Extract every line of the records below and reproduce each one verbatim.

· · · ·

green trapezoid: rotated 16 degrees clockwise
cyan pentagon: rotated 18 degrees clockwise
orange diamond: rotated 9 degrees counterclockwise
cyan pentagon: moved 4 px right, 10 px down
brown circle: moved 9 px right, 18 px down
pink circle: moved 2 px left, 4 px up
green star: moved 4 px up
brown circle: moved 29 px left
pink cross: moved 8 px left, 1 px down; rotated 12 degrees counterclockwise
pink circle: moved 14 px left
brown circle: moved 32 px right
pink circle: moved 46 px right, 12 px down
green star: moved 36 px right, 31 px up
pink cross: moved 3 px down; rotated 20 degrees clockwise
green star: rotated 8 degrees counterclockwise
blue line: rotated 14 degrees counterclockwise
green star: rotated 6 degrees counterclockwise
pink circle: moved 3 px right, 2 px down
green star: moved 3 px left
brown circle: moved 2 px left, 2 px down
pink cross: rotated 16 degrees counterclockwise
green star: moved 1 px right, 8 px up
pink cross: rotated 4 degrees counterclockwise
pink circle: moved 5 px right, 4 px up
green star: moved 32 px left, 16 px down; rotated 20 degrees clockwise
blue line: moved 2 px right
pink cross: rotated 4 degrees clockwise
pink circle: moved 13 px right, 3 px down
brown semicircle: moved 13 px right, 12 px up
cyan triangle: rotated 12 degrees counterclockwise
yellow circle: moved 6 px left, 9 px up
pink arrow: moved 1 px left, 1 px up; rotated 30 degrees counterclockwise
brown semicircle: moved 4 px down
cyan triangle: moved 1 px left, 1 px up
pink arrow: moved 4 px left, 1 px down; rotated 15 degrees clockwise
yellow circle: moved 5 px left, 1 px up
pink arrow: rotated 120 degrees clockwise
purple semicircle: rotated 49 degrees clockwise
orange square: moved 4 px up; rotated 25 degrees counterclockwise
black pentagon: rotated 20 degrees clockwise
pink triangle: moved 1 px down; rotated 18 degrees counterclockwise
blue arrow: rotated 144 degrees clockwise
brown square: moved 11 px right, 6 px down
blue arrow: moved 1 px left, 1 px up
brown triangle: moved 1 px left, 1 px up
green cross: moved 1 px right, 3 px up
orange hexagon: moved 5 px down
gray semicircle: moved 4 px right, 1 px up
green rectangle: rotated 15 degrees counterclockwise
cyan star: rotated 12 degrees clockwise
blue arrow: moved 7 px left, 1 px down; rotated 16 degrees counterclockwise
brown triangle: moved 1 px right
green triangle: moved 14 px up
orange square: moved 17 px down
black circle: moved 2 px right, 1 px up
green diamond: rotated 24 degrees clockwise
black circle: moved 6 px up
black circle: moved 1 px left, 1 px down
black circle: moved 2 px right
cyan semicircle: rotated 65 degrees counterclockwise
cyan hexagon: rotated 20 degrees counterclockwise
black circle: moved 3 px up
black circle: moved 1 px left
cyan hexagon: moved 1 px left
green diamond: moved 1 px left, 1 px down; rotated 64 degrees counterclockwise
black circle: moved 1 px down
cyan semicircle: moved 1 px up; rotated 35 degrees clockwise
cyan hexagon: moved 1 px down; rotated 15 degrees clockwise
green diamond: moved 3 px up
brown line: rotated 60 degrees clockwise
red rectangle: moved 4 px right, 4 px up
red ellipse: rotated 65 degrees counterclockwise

· · · ·

_RESULT BELOW_
green trapezoid: rotated 16 degrees clockwise
cyan pentagon: rotated 18 degrees clockwise
orange diamond: rotated 9 degrees counterclockwise
cyan pentagon: moved 4 px right, 10 px down
brown circle: moved 9 px right, 18 px down
pink circle: moved 2 px left, 4 px up
green star: moved 4 px up
brown circle: moved 29 px left
pink cross: moved 8 px left, 1 px down; rotated 12 degrees counterclockwise
pink circle: moved 14 px left
brown circle: moved 32 px right
pink circle: moved 46 px right, 12 px down
green star: moved 36 px right, 31 px up
pink cross: moved 3 px down; rotated 20 degrees clockwise
green star: rotated 8 degrees counterclockwise
blue line: rotated 14 degrees counterclockwise
green star: rotated 6 degrees counterclockwise
pink circle: moved 3 px right, 2 px down
green star: moved 3 px left
brown circle: moved 2 px left, 2 px down
pink cross: rotated 16 degrees counterclockwise
green star: moved 1 px right, 8 px up
pink cross: rotated 4 degrees counterclockwise
pink circle: moved 5 px right, 4 px up
green star: moved 32 px left, 16 px down; rotated 20 degrees clockwise
blue line: moved 2 px right
pink cross: rotated 4 degrees clockwise
pink circle: moved 13 px right, 3 px down
brown semicircle: moved 13 px right, 12 px up
cyan triangle: rotated 12 degrees counterclockwise
yellow circle: moved 6 px left, 9 px up
pink arrow: moved 1 px left, 1 px up; rotated 30 degrees counterclockwise
brown semicircle: moved 4 px down
cyan triangle: moved 1 px left, 1 px up
pink arrow: moved 4 px left, 1 px down; rotated 15 degrees clockwise
yellow circle: moved 5 px left, 1 px up
pink arrow: rotated 120 degrees clockwise
purple semicircle: rotated 49 degrees clockwise
orange square: moved 4 px up; rotated 25 degrees counterclockwise
black pentagon: rotated 20 degrees clockwise
pink triangle: moved 1 px down; rotated 18 degrees counterclockwise
blue arrow: rotated 144 degrees clockwise
brown square: moved 11 px right, 6 px down
blue arrow: moved 1 px left, 1 px up
brown triangle: moved 1 px left, 1 px up
green cross: moved 1 px right, 3 px up
orange hexagon: moved 5 px down
gray semicircle: moved 4 px right, 1 px up
green rectangle: rotated 15 degrees counterclockwise
cyan star: rotated 12 degrees clockwise
blue arrow: moved 7 px left, 1 px down; rotated 16 degrees counterclockwise
brown triangle: moved 1 px right
green triangle: moved 14 px up
orange square: moved 17 px down
black circle: moved 2 px right, 1 px up
green diamond: rotated 24 degrees clockwise
black circle: moved 6 px up
black circle: moved 1 px left, 1 px down
black circle: moved 2 px right
cyan semicircle: rotated 65 degrees counterclockwise
cyan hexagon: rotated 20 degrees counterclockwise
black circle: moved 3 px up
black circle: moved 1 px left
cyan hexagon: moved 1 px left
green diamond: moved 1 px left, 1 px down; rotated 64 degrees counterclockwise
black circle: moved 1 px down
cyan semicircle: moved 1 px up; rotated 35 degrees clockwise
cyan hexagon: moved 1 px down; rotated 15 degrees clockwise
green diamond: moved 3 px up
brown line: rotated 60 degrees clockwise
red rectangle: moved 4 px right, 4 px up
red ellipse: rotated 65 degrees counterclockwise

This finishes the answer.